▸ Task statement: The required answer is each line in the entries below where "none" occurs.

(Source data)
------
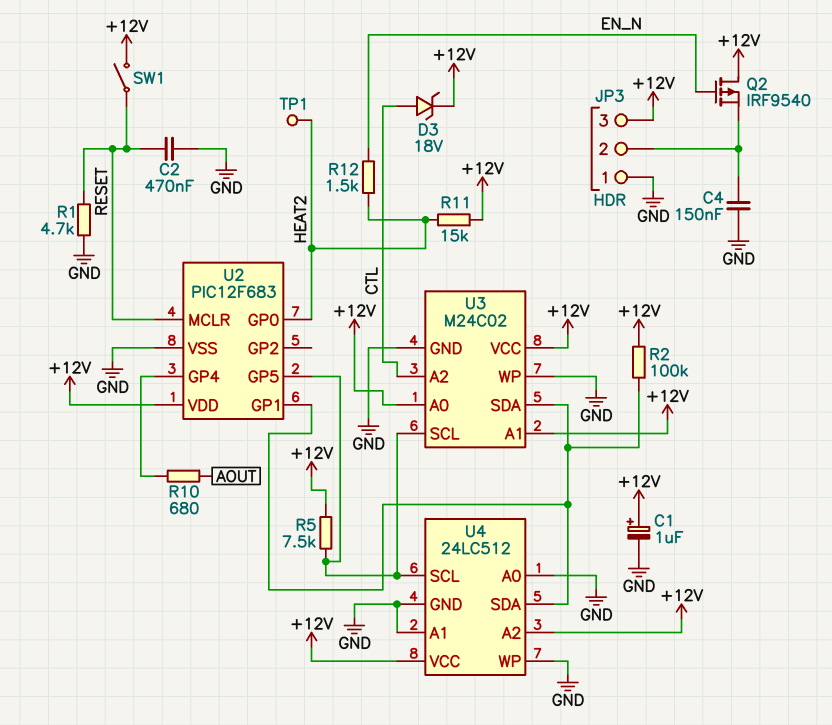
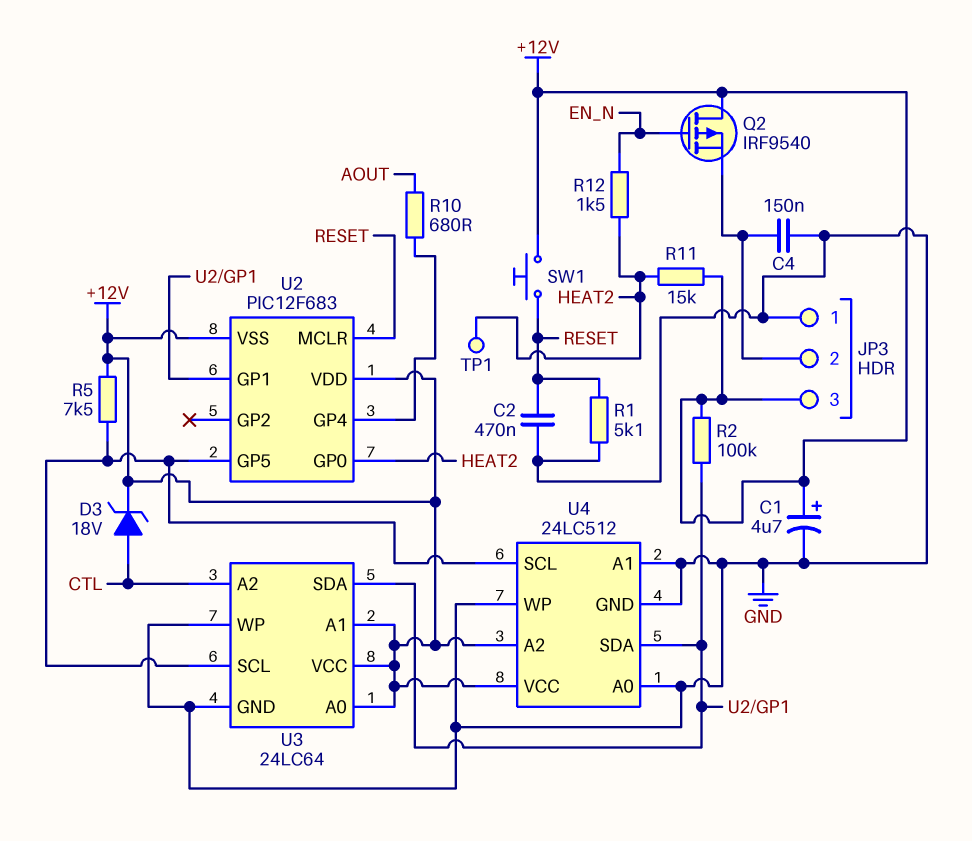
C1: 1uF (plus +12V, minus GND) -> 4.7uF (plus +12V, minus GND)
R1: 4.7k (GND, RESET) -> 5.1k (GND, RESET)
SW1: switch (+12V, RESET) -> button (+12V, RESET)
U2 pin VSS: GND -> +12V
U3: M24C02 -> 24LC64

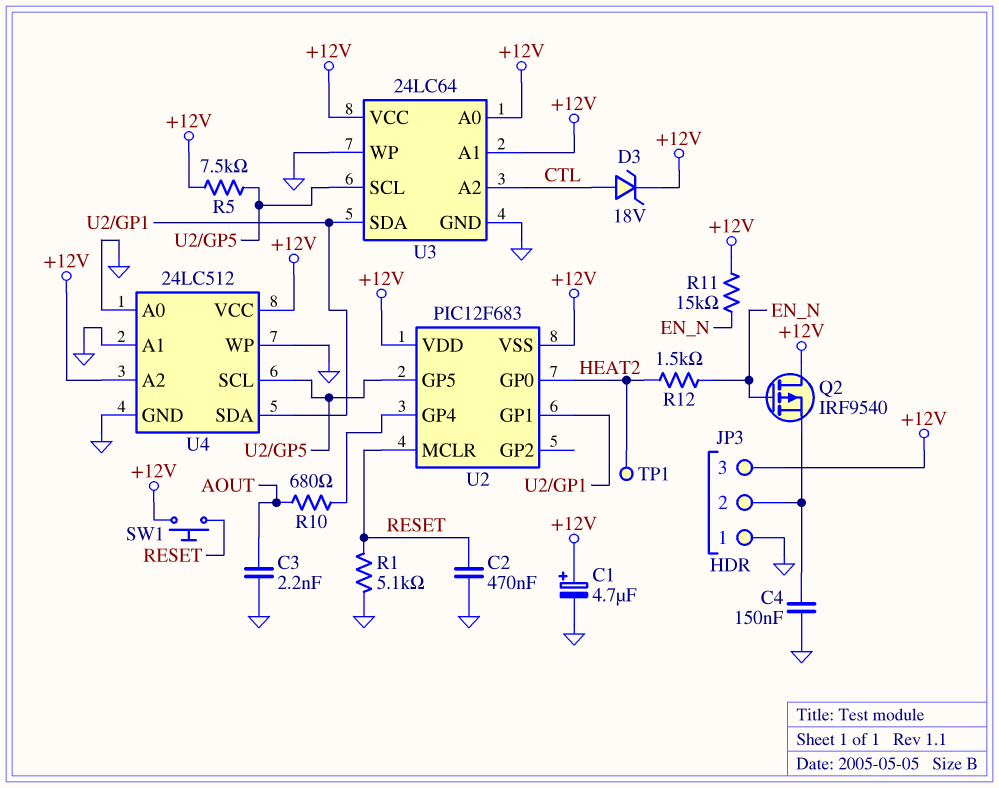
C3: none -> 2.2nF (AOUT, GND)
R2: 100k (+12V, U2/GP1) -> none
R11: 15k (+12V, HEAT2) -> 15k (+12V, EN_N)

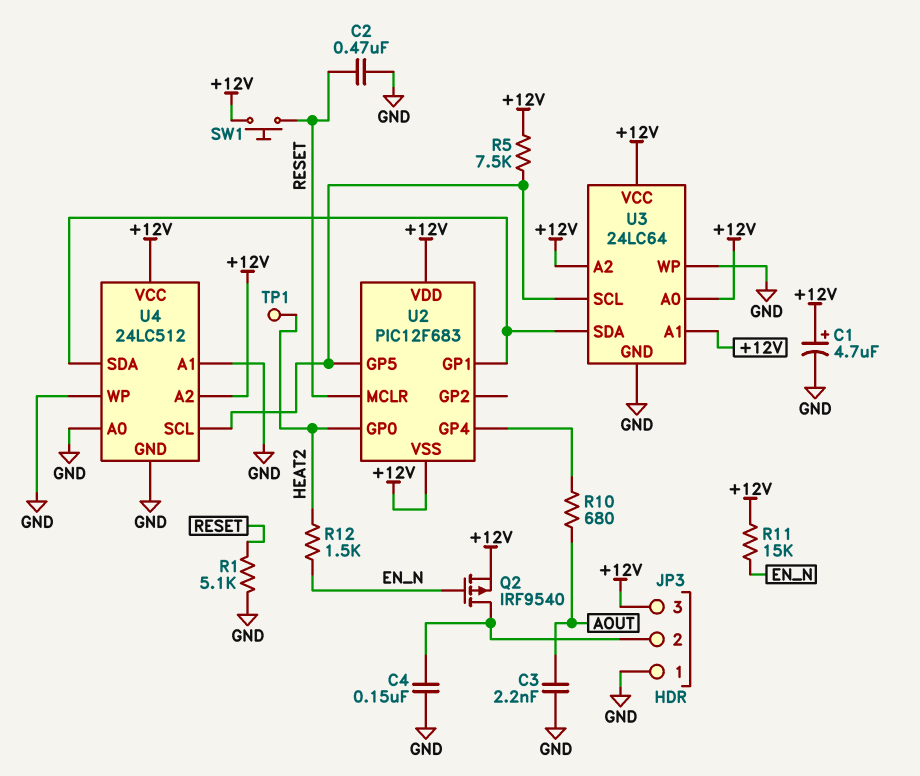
D3: zener 18V (A CTL, K +12V) -> none
Q2: PMOS IRF9540 (G EN_N, D +12V, S JP3/2) -> PMOS IRF9540 (G EN_N, D JP3/2, S +12V)
U3 pin A2: CTL -> +12V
------
▸ Result below:
C3: none -> 2.2nF (AOUT, GND)
R2: 100k (+12V, U2/GP1) -> none
D3: zener 18V (A CTL, K +12V) -> none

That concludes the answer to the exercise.